┌────────
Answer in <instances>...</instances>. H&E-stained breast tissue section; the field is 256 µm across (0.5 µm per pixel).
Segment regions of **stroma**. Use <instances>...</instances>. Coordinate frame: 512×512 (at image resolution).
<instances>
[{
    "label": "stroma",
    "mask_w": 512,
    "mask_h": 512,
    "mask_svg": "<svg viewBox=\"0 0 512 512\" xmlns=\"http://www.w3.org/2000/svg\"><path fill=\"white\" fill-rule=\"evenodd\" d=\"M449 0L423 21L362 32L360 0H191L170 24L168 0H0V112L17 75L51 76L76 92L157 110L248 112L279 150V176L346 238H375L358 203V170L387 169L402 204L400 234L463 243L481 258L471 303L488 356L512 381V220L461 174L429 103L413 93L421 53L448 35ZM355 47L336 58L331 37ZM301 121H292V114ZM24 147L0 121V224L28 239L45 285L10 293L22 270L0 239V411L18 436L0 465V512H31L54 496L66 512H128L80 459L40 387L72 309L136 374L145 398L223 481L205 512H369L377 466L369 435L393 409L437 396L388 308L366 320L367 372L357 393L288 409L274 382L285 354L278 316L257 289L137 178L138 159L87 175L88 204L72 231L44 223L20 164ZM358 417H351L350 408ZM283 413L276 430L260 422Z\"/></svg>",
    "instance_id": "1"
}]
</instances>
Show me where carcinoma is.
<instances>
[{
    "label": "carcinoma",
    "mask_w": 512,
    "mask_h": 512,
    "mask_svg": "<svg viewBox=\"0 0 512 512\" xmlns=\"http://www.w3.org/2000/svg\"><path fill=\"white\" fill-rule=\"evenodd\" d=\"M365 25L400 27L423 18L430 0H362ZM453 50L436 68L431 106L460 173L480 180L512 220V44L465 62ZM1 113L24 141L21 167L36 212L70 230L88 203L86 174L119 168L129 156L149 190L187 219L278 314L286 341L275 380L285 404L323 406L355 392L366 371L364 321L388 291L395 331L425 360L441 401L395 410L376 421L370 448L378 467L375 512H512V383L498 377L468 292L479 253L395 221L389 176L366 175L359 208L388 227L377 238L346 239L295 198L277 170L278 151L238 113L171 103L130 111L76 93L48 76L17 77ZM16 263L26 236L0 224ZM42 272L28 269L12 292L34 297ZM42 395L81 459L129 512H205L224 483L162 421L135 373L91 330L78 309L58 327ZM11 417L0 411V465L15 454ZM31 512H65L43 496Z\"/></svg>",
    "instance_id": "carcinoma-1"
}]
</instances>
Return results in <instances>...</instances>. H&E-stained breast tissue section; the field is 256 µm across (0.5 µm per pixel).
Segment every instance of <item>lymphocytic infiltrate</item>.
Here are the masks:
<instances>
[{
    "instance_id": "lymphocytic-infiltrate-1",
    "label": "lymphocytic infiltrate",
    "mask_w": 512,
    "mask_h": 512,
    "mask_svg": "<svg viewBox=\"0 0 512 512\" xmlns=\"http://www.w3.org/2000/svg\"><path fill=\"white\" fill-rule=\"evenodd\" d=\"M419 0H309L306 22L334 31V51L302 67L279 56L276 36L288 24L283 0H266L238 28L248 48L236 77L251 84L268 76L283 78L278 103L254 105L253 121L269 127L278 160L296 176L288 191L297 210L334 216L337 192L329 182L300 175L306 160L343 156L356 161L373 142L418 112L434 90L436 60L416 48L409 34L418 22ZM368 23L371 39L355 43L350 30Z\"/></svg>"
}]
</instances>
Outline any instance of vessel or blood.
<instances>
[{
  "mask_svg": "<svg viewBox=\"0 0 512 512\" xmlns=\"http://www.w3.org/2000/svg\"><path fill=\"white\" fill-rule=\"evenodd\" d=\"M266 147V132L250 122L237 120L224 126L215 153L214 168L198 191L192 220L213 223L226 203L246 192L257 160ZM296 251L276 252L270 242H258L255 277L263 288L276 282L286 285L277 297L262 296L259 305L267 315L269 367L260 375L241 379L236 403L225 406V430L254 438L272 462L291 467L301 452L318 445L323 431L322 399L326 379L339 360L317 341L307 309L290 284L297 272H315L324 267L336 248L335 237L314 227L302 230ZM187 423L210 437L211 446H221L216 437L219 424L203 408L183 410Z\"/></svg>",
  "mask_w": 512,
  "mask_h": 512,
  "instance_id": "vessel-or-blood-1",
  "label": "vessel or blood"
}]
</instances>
└────────
* **THE TASK**: Respond with nothing but the number of lines in the entries that contain the string "across".

* **FINAL ANSWER**: 2